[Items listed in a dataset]
((

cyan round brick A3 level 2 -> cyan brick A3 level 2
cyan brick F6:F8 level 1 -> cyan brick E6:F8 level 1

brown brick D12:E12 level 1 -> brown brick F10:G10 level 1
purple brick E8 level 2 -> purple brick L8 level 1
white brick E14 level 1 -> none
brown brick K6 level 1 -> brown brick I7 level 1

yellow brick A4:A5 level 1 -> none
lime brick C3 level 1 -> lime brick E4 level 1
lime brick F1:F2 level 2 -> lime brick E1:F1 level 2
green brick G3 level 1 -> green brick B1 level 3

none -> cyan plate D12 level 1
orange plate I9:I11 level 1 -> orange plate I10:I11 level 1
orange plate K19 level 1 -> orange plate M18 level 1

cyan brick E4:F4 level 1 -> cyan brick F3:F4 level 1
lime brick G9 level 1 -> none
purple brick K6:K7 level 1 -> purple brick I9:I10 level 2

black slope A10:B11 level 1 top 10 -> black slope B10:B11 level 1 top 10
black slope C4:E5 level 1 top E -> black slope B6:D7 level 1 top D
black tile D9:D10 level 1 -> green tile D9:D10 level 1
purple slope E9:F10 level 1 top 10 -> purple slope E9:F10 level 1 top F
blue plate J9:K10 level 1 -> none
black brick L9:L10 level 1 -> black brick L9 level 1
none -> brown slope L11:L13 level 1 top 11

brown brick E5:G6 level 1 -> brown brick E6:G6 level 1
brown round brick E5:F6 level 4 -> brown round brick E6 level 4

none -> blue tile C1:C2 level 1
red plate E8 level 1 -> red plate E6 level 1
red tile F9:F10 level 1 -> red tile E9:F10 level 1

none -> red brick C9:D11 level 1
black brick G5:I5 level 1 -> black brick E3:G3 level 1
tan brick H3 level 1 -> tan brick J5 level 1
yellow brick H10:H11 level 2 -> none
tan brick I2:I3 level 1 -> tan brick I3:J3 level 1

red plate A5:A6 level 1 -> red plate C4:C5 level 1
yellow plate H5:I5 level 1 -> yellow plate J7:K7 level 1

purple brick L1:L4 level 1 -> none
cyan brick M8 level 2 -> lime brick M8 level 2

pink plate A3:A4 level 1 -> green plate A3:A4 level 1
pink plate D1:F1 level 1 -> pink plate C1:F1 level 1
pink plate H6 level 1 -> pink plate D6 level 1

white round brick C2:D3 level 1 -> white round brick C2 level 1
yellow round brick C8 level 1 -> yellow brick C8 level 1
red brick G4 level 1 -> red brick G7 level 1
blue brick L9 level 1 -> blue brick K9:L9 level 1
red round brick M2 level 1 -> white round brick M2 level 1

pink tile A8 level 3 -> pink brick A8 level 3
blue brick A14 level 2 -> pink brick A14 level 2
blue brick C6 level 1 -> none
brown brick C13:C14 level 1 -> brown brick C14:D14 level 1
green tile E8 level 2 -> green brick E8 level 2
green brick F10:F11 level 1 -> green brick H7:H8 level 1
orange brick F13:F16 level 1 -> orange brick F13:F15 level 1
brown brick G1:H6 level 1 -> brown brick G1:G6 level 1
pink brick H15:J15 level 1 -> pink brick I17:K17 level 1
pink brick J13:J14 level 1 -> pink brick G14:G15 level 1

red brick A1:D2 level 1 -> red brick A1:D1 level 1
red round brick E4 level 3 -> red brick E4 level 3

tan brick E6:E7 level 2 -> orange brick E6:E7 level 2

))

# [DESCRIPTION OF THE TASK]
Every entry should be output exactly as written, please.

# [ANSWER FOR THIS EXERCISE]
cyan round brick A3 level 2 -> cyan brick A3 level 2
cyan brick F6:F8 level 1 -> cyan brick E6:F8 level 1

brown brick D12:E12 level 1 -> brown brick F10:G10 level 1
purple brick E8 level 2 -> purple brick L8 level 1
white brick E14 level 1 -> none
brown brick K6 level 1 -> brown brick I7 level 1

yellow brick A4:A5 level 1 -> none
lime brick C3 level 1 -> lime brick E4 level 1
lime brick F1:F2 level 2 -> lime brick E1:F1 level 2
green brick G3 level 1 -> green brick B1 level 3

none -> cyan plate D12 level 1
orange plate I9:I11 level 1 -> orange plate I10:I11 level 1
orange plate K19 level 1 -> orange plate M18 level 1

cyan brick E4:F4 level 1 -> cyan brick F3:F4 level 1
lime brick G9 level 1 -> none
purple brick K6:K7 level 1 -> purple brick I9:I10 level 2

black slope A10:B11 level 1 top 10 -> black slope B10:B11 level 1 top 10
black slope C4:E5 level 1 top E -> black slope B6:D7 level 1 top D
black tile D9:D10 level 1 -> green tile D9:D10 level 1
purple slope E9:F10 level 1 top 10 -> purple slope E9:F10 level 1 top F
blue plate J9:K10 level 1 -> none
black brick L9:L10 level 1 -> black brick L9 level 1
none -> brown slope L11:L13 level 1 top 11

brown brick E5:G6 level 1 -> brown brick E6:G6 level 1
brown round brick E5:F6 level 4 -> brown round brick E6 level 4

none -> blue tile C1:C2 level 1
red plate E8 level 1 -> red plate E6 level 1
red tile F9:F10 level 1 -> red tile E9:F10 level 1

none -> red brick C9:D11 level 1
black brick G5:I5 level 1 -> black brick E3:G3 level 1
tan brick H3 level 1 -> tan brick J5 level 1
yellow brick H10:H11 level 2 -> none
tan brick I2:I3 level 1 -> tan brick I3:J3 level 1

red plate A5:A6 level 1 -> red plate C4:C5 level 1
yellow plate H5:I5 level 1 -> yellow plate J7:K7 level 1

purple brick L1:L4 level 1 -> none
cyan brick M8 level 2 -> lime brick M8 level 2

pink plate A3:A4 level 1 -> green plate A3:A4 level 1
pink plate D1:F1 level 1 -> pink plate C1:F1 level 1
pink plate H6 level 1 -> pink plate D6 level 1

white round brick C2:D3 level 1 -> white round brick C2 level 1
yellow round brick C8 level 1 -> yellow brick C8 level 1
red brick G4 level 1 -> red brick G7 level 1
blue brick L9 level 1 -> blue brick K9:L9 level 1
red round brick M2 level 1 -> white round brick M2 level 1

pink tile A8 level 3 -> pink brick A8 level 3
blue brick A14 level 2 -> pink brick A14 level 2
blue brick C6 level 1 -> none
brown brick C13:C14 level 1 -> brown brick C14:D14 level 1
green tile E8 level 2 -> green brick E8 level 2
green brick F10:F11 level 1 -> green brick H7:H8 level 1
orange brick F13:F16 level 1 -> orange brick F13:F15 level 1
brown brick G1:H6 level 1 -> brown brick G1:G6 level 1
pink brick H15:J15 level 1 -> pink brick I17:K17 level 1
pink brick J13:J14 level 1 -> pink brick G14:G15 level 1

red brick A1:D2 level 1 -> red brick A1:D1 level 1
red round brick E4 level 3 -> red brick E4 level 3

tan brick E6:E7 level 2 -> orange brick E6:E7 level 2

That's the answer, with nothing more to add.